■ What you need to do: Return, word for word, the part of the material below that opens with the line containing "order is located at coordinates (202, 326)." and closes with the line containing "They are 13.74 inches apart.". Include both of those lines and nothing else.

········

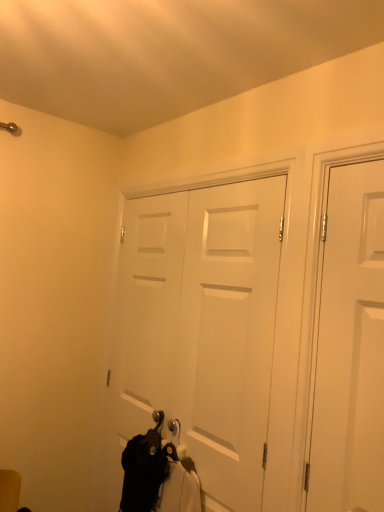
The height and width of the screenshot is (512, 384). Describe the element at coordinates (350, 347) in the screenshot. I see `white matte door at right, placed as the first door when sorted from front to back` at that location.

Where is `white matte door at center, which is the 1th door in left-to-right order`? The image size is (384, 512). white matte door at center, which is the 1th door in left-to-right order is located at coordinates (202, 326).

Between black fabric at lower center and white matte door at center, acting as the 2th door starting from the right, which one has larger width?

black fabric at lower center is wider.

Is black fabric at lower center smaller than white matte door at center, acting as the 2th door starting from the right?

Indeed, black fabric at lower center has a smaller size compared to white matte door at center, acting as the 2th door starting from the right.

Could you measure the distance between black fabric at lower center and white matte door at center, the 2th door from the front?

They are 13.74 inches apart.

Does black fabric at lower center have a greater width compared to white matte door at right, the 2th door from the back?

Correct, the width of black fabric at lower center exceeds that of white matte door at right, the 2th door from the back.

Which object is positioned more to the right, black fabric at lower center or white matte door at right, the second door when ordered from left to right?

white matte door at right, the second door when ordered from left to right, is more to the right.

Identify the location of the 2nd door located above the black fabric at lower center (from a real-world perspective). (350, 347).

Considering the relative sizes of black fabric at lower center and white matte door at right, the 2th door from the back, in the image provided, is black fabric at lower center bigger than white matte door at right, the 2th door from the back,?

Yes, black fabric at lower center is bigger than white matte door at right, the 2th door from the back.

In the image, there is a white matte door at right, the second door when ordered from left to right. What are the coordinates of `door below it (from a real-world perspective)` in the screenshot? It's located at click(202, 326).

Considering the positions of points (237, 277) and (372, 162), is point (237, 277) closer to camera compared to point (372, 162)?

No, (237, 277) is behind (372, 162).

From a real-world perspective, is white matte door at center, marked as the first door in a back-to-front arrangement, physically above white matte door at right, the second door when ordered from left to right?

No, from a real-world perspective, white matte door at center, marked as the first door in a back-to-front arrangement, is not over white matte door at right, the second door when ordered from left to right

Can you confirm if white matte door at center, which is the 1th door in left-to-right order, is smaller than white matte door at right, the 2th door from the back?

Actually, white matte door at center, which is the 1th door in left-to-right order, might be larger than white matte door at right, the 2th door from the back.

Considering the sizes of objects white matte door at right, placed as the first door when sorted from front to back, and black fabric at lower center in the image provided, who is taller, white matte door at right, placed as the first door when sorted from front to back, or black fabric at lower center?

white matte door at right, placed as the first door when sorted from front to back, is taller.

In the scene shown: How distant is white matte door at right, placed as the first door when sorted from front to back, from black fabric at lower center?

white matte door at right, placed as the first door when sorted from front to back, is 30.72 inches away from black fabric at lower center.

Is white matte door at right, positioned as the 1th door in right-to-left order, in front of or behind black fabric at lower center in the image?

Visually, white matte door at right, positioned as the 1th door in right-to-left order, is located in front of black fabric at lower center.

How different are the orientations of white matte door at right, placed as the first door when sorted from front to back, and black fabric at lower center in degrees?

white matte door at right, placed as the first door when sorted from front to back, and black fabric at lower center are facing 0.468 degrees away from each other.

Which object is positioned more to the right, white matte door at center, the 2th door from the front, or black fabric at lower center?

white matte door at center, the 2th door from the front.

Consider the image. Is black fabric at lower center at the back of white matte door at center, the 2th door from the front?

Yes, black fabric at lower center is at the back of white matte door at center, the 2th door from the front.

Which object is more forward, white matte door at center, marked as the first door in a back-to-front arrangement, or black fabric at lower center?

black fabric at lower center is closer to the camera.

Based on the photo, is white matte door at center, marked as the first door in a back-to-front arrangement, bigger or smaller than black fabric at lower center?

Considering their sizes, white matte door at center, marked as the first door in a back-to-front arrangement, takes up more space than black fabric at lower center.

Is point (317, 474) positioned in front of point (163, 256)?

Yes, point (317, 474) is closer to viewer.

Is white matte door at right, the 2th door from the back, outside of white matte door at center, the 2th door from the front?

white matte door at right, the 2th door from the back, lies outside white matte door at center, the 2th door from the front,'s area.

Looking at this image, is white matte door at right, the 2th door from the back, at the right side of white matte door at center, marked as the first door in a back-to-front arrangement?

Yes.

Identify the location of laundry beneath the white matte door at center, marked as the first door in a back-to-front arrangement (from a real-world perspective). pyautogui.click(x=157, y=475).

Identify the location of the 2nd door to the right of the black fabric at lower center, counting from the anchor's position. (350, 347).

Based on their spatial positions, is white matte door at right, positioned as the 1th door in right-to-left order, or black fabric at lower center closer to white matte door at center, acting as the 2th door starting from the right?

black fabric at lower center is closer to white matte door at center, acting as the 2th door starting from the right.

Which object lies further to the anchor point white matte door at right, positioned as the 1th door in right-to-left order, white matte door at center, which is the 1th door in left-to-right order, or black fabric at lower center?

The object further to white matte door at right, positioned as the 1th door in right-to-left order, is black fabric at lower center.

When comparing their distances from black fabric at lower center, does white matte door at right, the 2th door from the back, or white matte door at center, acting as the 2th door starting from the right, seem further?

Based on the image, white matte door at right, the 2th door from the back, appears to be further to black fabric at lower center.

Which object lies further to the anchor point black fabric at lower center, white matte door at center, acting as the 2th door starting from the right, or white matte door at right, the second door when ordered from left to right?

white matte door at right, the second door when ordered from left to right, is positioned further to the anchor black fabric at lower center.

Looking at the image, which one is located closer to white matte door at center, marked as the first door in a back-to-front arrangement, black fabric at lower center or white matte door at right, placed as the first door when sorted from front to back?

black fabric at lower center.

Based on their spatial positions, is black fabric at lower center or white matte door at center, which is the 1th door in left-to-right order, closer to white matte door at right, placed as the first door when sorted from front to back?

white matte door at center, which is the 1th door in left-to-right order, is closer to white matte door at right, placed as the first door when sorted from front to back.

This screenshot has width=384, height=512. Find the location of `door that lies between white matte door at right, placed as the first door when sorted from front to back, and black fabric at lower center from top to bottom`. door that lies between white matte door at right, placed as the first door when sorted from front to back, and black fabric at lower center from top to bottom is located at coordinates (202, 326).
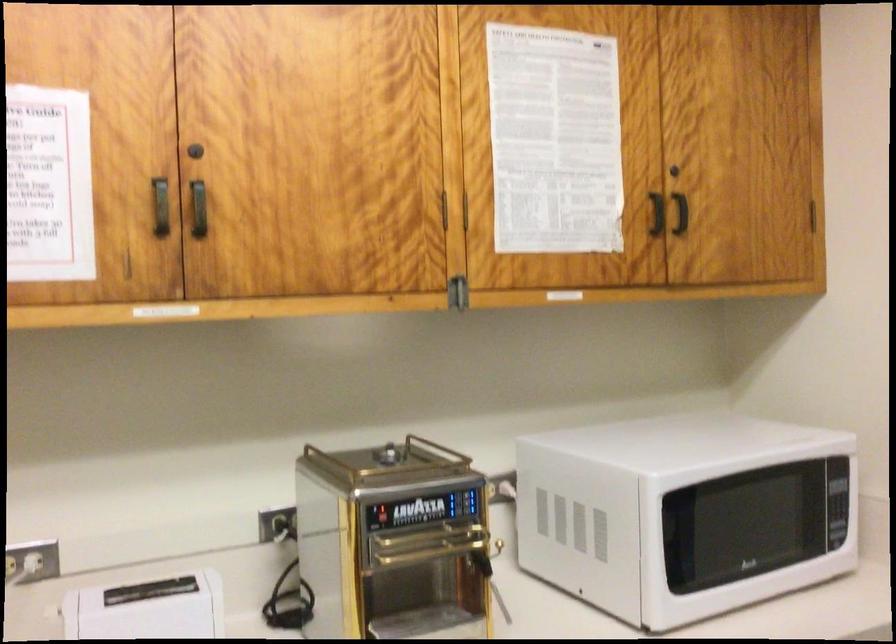
Find where to push the espresso machine lever. Please return your answer as a coordinate pair (x, y).

(487, 558)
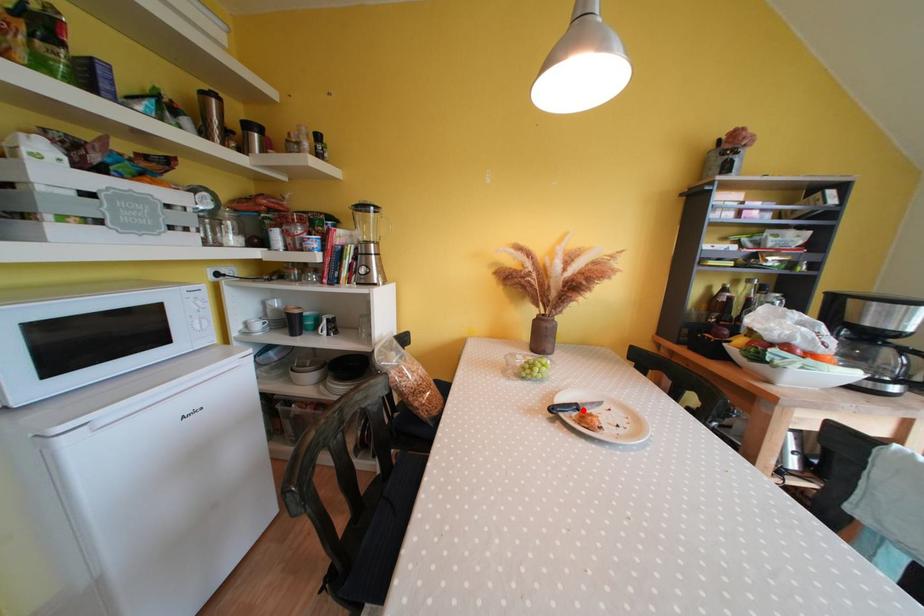
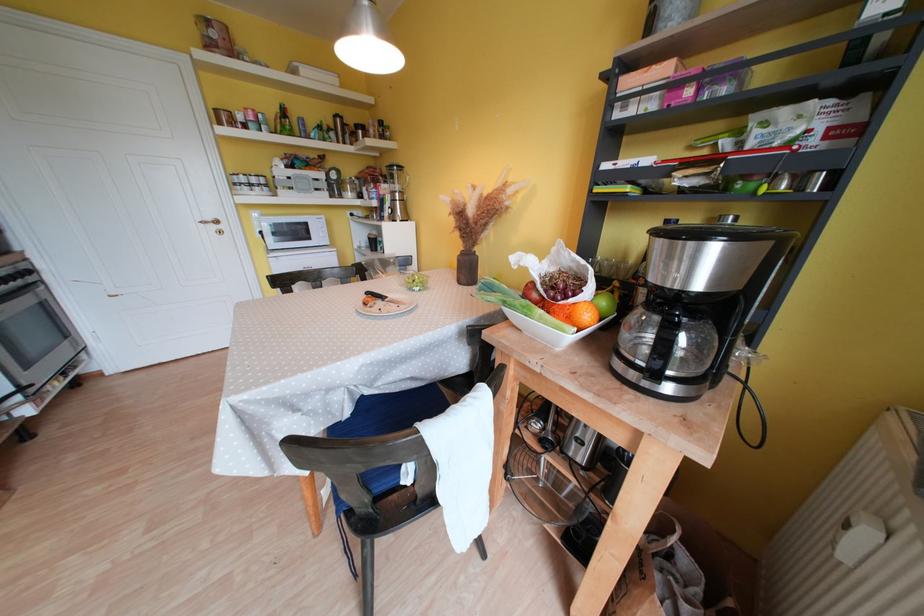
Where in the second image is the point corresponding to the highlighted location from the first image?

(390, 301)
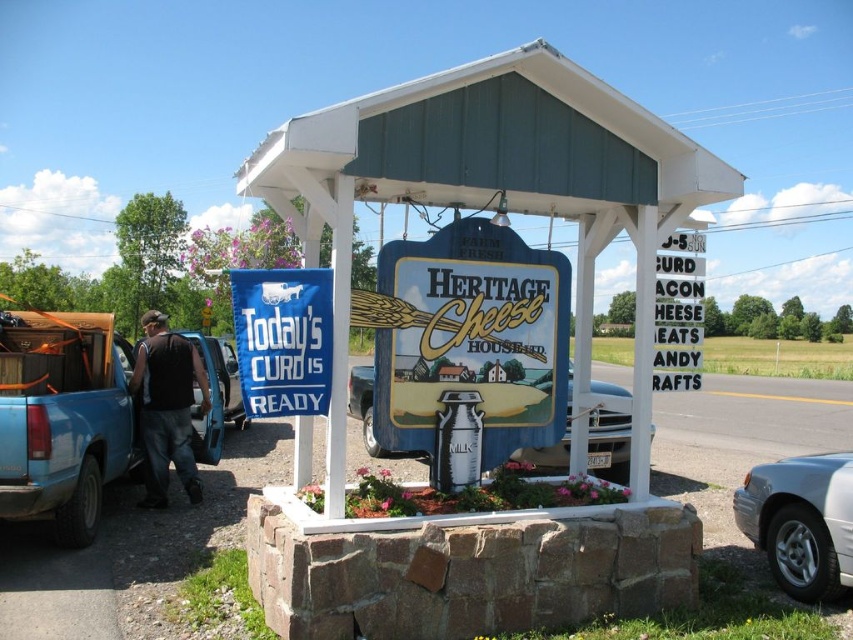
You are standing at the roadside and see the blue painted wood heritage cheese sign at center and the black fabric backpack at left. Which object is closer to you?

The blue painted wood heritage cheese sign at center is closer to you because it is in front of the black fabric backpack at left.

You are standing in front of the Heritage Cheese House sign and want to touch both points mentioned. Which point should you reach for first, the point at coordinate (45, 390) or the point at coordinate (320, 362)?

You should reach for the point at coordinate (45, 390) first because it is closer to you than the point at coordinate (320, 362).

You are standing in front of the Heritage Cheese House roadside sign. You notice a blue painted wood heritage cheese sign at center and a black fabric backpack at left. Which object is larger?

The black fabric backpack at left is larger than the blue painted wood heritage cheese sign at center.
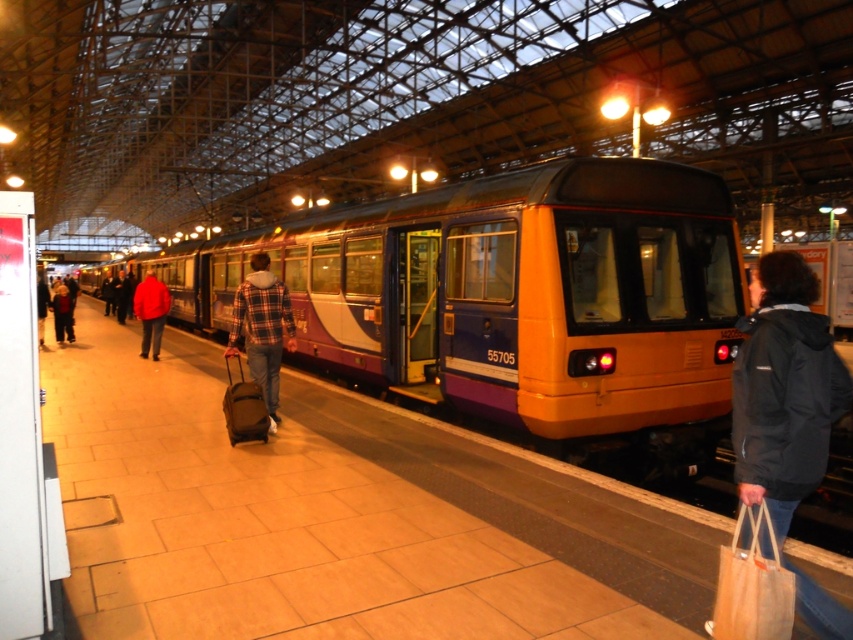
Question: In this image, where is metallic purple train at center located relative to dark blue jeans at lower left?

Choices:
 (A) above
 (B) below

Answer: (A)

Question: Does dark gray jacket at right have a smaller size compared to dark blue jeans at lower left?

Choices:
 (A) no
 (B) yes

Answer: (B)

Question: Can you confirm if metallic purple train at center is positioned above plaid fabric jacket at center?

Choices:
 (A) no
 (B) yes

Answer: (B)

Question: Which of the following is the closest to the observer?

Choices:
 (A) plaid fabric jacket at center
 (B) red jacket at left
 (C) dark blue jeans at lower left

Answer: (A)

Question: Which object appears closest to the camera in this image?

Choices:
 (A) dark blue jeans at lower left
 (B) plaid fabric jacket at center

Answer: (B)

Question: Among these objects, which one is nearest to the camera?

Choices:
 (A) dark gray jacket at right
 (B) metallic purple train at center

Answer: (A)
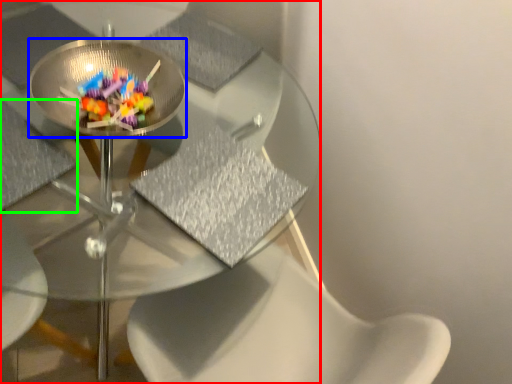
Question: Which is farther away from table (highlighted by a red box)? glass plate (highlighted by a blue box) or chair (highlighted by a green box)?

Choices:
 (A) glass plate
 (B) chair

Answer: (B)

········

■ Answer area:
Where is `white matte door at center, which is the 1th door in left-to-right order`? The image size is (384, 512). white matte door at center, which is the 1th door in left-to-right order is located at coordinates (202, 326).

Between black fabric at lower center and white matte door at center, acting as the 2th door starting from the right, which one has larger width?

black fabric at lower center is wider.

Is black fabric at lower center smaller than white matte door at center, acting as the 2th door starting from the right?

Indeed, black fabric at lower center has a smaller size compared to white matte door at center, acting as the 2th door starting from the right.

Could you measure the distance between black fabric at lower center and white matte door at center, the 2th door from the front?

They are 13.74 inches apart.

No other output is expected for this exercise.